● **TASK TO CARRY OUT**
Retype every one of the entries below character for character, with no changes.

● **INPUT ROWS**
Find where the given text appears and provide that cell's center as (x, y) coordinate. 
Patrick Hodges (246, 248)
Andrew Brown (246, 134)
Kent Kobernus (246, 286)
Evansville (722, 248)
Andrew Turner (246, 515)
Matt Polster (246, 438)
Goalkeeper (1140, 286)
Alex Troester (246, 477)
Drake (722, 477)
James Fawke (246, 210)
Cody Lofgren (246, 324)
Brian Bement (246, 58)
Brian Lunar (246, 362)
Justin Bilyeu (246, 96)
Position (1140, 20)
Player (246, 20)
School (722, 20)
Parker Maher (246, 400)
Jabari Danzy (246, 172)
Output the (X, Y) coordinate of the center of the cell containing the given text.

● **SOLUTION FOR THIS TASK**
Find where the given text appears and provide that cell's center as (x, y) coordinate. 
Patrick Hodges (246, 248)
Andrew Brown (246, 134)
Kent Kobernus (246, 286)
Evansville (722, 248)
Andrew Turner (246, 515)
Matt Polster (246, 438)
Goalkeeper (1140, 286)
Alex Troester (246, 477)
Drake (722, 477)
James Fawke (246, 210)
Cody Lofgren (246, 324)
Brian Bement (246, 58)
Brian Lunar (246, 362)
Justin Bilyeu (246, 96)
Position (1140, 20)
Player (246, 20)
School (722, 20)
Parker Maher (246, 400)
Jabari Danzy (246, 172)
Output the (X, Y) coordinate of the center of the cell containing the given text.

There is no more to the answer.